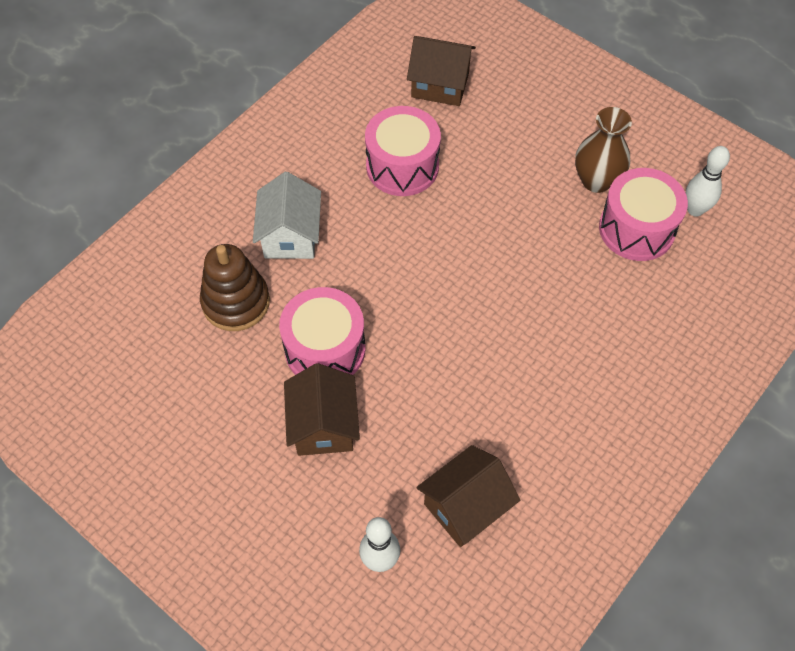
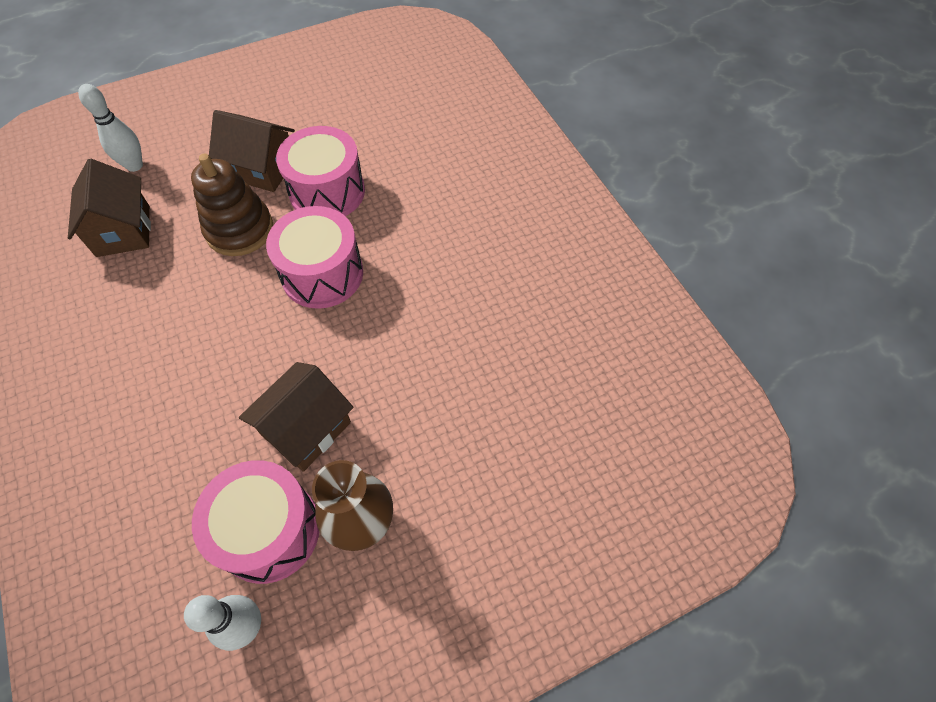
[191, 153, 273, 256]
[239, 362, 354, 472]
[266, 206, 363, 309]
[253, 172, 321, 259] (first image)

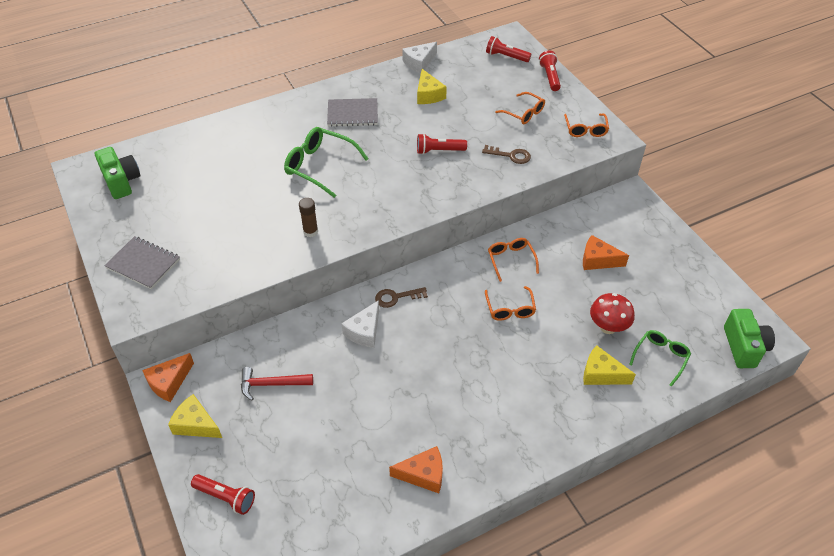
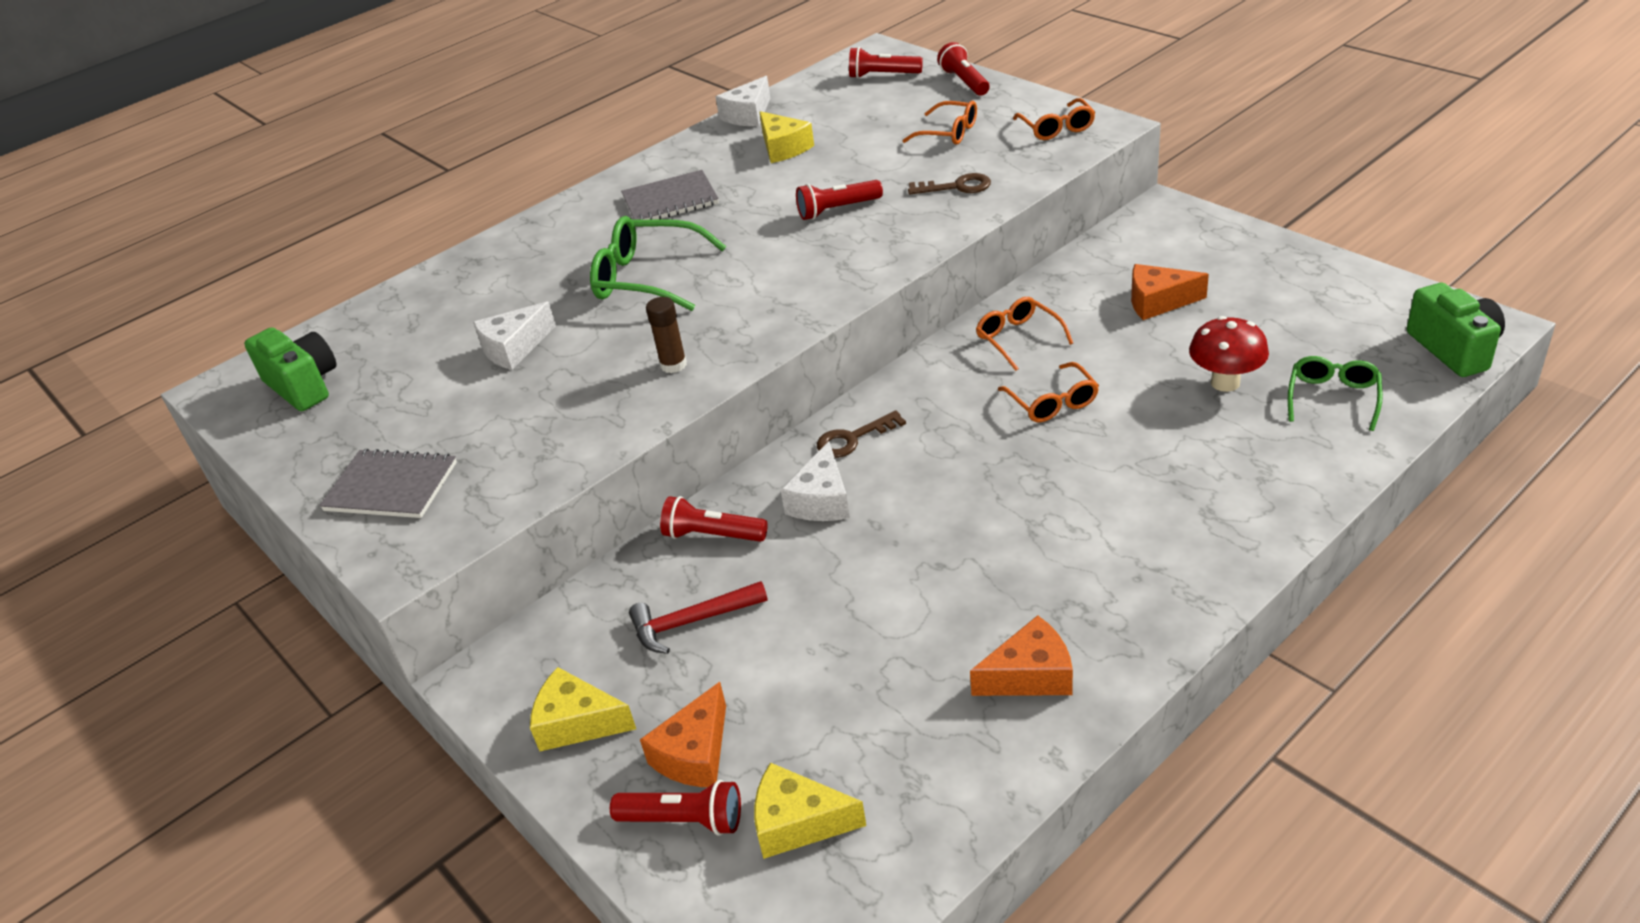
[473, 302, 556, 370]
[640, 682, 726, 787]
[660, 496, 768, 542]
[754, 763, 866, 859]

Problem to solve - Omit every picture, then write out the entries above exactly.

Answer area -
[191, 153, 273, 256]
[239, 362, 354, 472]
[266, 206, 363, 309]
[253, 172, 321, 259] (first image)

[473, 302, 556, 370]
[640, 682, 726, 787]
[660, 496, 768, 542]
[754, 763, 866, 859]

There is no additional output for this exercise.